## ACTIVITY
What you return should match every record exactly, with the images removed.
(GIVEN RECORDS Opens)
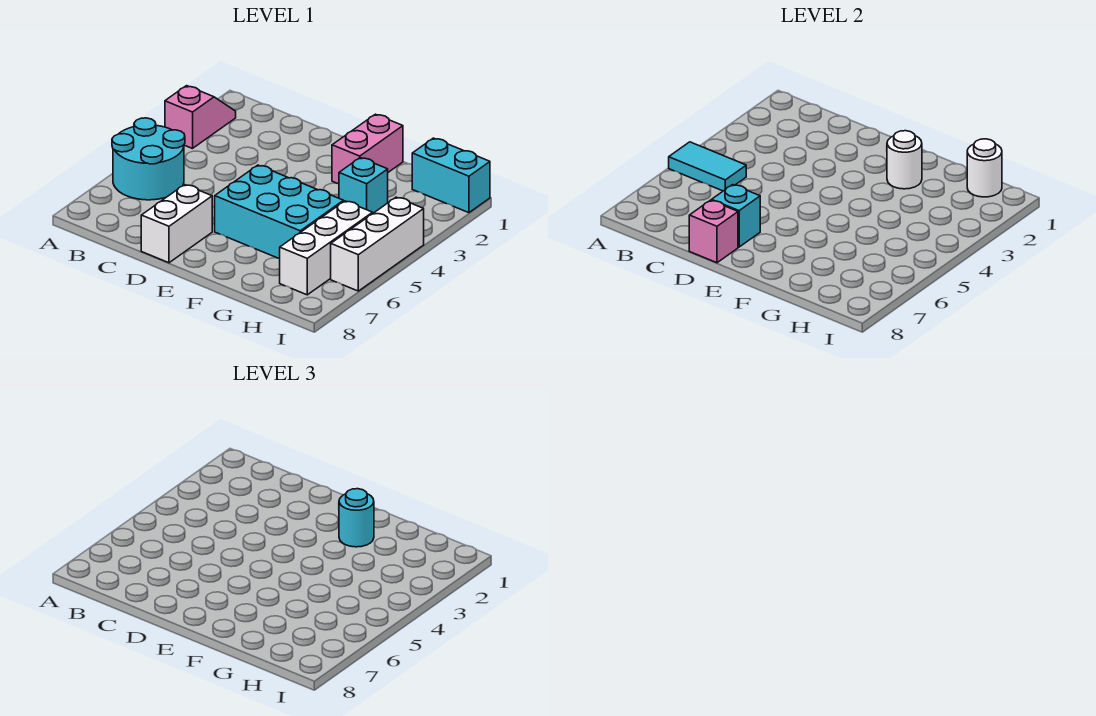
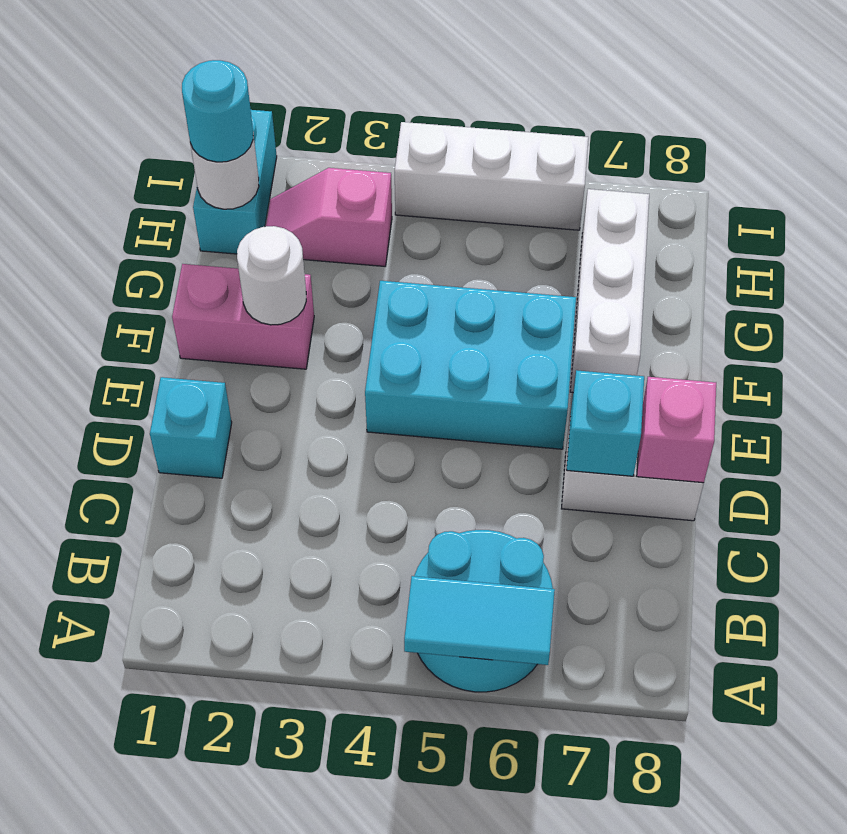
pink slope A2:A3 level 1 top 3 -> pink slope H2:H3 level 1 top 3
cyan tile A5:B5 level 2 -> cyan tile A5:A6 level 2
cyan brick E5:G6 level 1 -> cyan brick E4:F6 level 1
cyan round brick F2 level 3 -> cyan round brick H1 level 3
cyan brick G3 level 1 -> cyan brick D1 level 1
white brick H5:H7 level 1 -> white brick F7:H7 level 1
(GIVEN RECORDS Closes)
## RESPONSE
pink slope A2:A3 level 1 top 3 -> pink slope H2:H3 level 1 top 3
cyan tile A5:B5 level 2 -> cyan tile A5:A6 level 2
cyan brick E5:G6 level 1 -> cyan brick E4:F6 level 1
cyan round brick F2 level 3 -> cyan round brick H1 level 3
cyan brick G3 level 1 -> cyan brick D1 level 1
white brick H5:H7 level 1 -> white brick F7:H7 level 1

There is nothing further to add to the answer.